Brief =
Lines from the beginning of the data through the line containing "Scripts: [604,477,626,495] ->" are to be copied exactly, with no other line included.

Source data =
BEGIN

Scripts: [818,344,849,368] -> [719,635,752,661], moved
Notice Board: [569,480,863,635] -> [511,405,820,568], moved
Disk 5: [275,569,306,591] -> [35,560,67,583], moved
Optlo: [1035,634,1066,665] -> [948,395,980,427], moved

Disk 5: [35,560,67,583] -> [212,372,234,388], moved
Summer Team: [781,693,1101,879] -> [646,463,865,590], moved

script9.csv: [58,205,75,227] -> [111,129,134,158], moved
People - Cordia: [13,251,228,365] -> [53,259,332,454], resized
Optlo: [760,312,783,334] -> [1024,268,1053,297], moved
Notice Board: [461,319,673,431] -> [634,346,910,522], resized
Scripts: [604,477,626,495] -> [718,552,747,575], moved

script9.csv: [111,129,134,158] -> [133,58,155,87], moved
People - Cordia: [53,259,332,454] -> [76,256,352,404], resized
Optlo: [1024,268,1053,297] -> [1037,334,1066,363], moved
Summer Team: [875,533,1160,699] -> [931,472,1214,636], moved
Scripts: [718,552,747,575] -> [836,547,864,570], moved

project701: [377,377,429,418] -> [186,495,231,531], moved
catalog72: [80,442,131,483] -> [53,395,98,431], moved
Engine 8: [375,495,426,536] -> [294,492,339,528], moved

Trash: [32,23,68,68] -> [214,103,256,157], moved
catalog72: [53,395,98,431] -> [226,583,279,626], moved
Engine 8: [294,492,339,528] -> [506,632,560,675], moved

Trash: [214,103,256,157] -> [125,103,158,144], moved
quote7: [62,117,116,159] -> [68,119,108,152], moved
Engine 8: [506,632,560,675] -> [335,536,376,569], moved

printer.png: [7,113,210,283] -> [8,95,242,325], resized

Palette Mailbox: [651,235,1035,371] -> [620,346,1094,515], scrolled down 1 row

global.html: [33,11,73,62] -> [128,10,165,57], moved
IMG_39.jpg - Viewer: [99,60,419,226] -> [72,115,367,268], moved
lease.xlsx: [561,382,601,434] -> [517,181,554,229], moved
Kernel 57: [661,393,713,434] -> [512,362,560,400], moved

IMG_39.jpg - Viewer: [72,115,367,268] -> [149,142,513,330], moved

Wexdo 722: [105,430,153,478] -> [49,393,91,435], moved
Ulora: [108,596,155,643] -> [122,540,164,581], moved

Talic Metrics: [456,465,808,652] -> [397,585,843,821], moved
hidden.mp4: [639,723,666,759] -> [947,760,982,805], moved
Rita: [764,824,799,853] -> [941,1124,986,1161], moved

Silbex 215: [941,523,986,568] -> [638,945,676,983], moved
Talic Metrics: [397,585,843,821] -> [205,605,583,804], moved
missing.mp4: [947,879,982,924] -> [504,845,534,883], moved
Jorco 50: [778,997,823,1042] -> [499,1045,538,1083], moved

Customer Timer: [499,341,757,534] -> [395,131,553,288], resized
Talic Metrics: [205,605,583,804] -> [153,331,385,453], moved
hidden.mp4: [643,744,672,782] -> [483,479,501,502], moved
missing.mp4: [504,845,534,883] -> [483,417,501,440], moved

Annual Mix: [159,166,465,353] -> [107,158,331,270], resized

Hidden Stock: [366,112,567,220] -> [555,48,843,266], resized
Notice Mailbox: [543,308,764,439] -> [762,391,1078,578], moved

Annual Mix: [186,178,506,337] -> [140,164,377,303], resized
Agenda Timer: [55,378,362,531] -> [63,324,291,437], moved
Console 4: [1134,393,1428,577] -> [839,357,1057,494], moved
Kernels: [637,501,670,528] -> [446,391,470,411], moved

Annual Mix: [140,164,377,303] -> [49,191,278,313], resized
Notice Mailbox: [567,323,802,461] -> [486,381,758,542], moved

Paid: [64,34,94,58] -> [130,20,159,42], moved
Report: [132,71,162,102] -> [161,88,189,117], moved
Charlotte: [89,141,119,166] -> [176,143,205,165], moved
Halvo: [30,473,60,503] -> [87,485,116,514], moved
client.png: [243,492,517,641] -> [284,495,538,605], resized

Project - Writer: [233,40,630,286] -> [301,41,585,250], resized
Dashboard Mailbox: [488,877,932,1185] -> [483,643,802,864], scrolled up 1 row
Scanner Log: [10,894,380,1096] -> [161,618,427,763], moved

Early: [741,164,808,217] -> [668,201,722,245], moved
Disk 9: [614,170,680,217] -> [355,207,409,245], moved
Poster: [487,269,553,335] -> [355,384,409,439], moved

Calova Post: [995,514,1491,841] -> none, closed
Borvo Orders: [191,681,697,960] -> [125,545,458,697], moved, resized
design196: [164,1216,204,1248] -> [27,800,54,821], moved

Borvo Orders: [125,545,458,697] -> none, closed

END

Response =
Scripts: [818,344,849,368] -> [719,635,752,661], moved
Notice Board: [569,480,863,635] -> [511,405,820,568], moved
Disk 5: [275,569,306,591] -> [35,560,67,583], moved
Optlo: [1035,634,1066,665] -> [948,395,980,427], moved

Disk 5: [35,560,67,583] -> [212,372,234,388], moved
Summer Team: [781,693,1101,879] -> [646,463,865,590], moved

script9.csv: [58,205,75,227] -> [111,129,134,158], moved
People - Cordia: [13,251,228,365] -> [53,259,332,454], resized
Optlo: [760,312,783,334] -> [1024,268,1053,297], moved
Notice Board: [461,319,673,431] -> [634,346,910,522], resized
Scripts: [604,477,626,495] -> [718,552,747,575], moved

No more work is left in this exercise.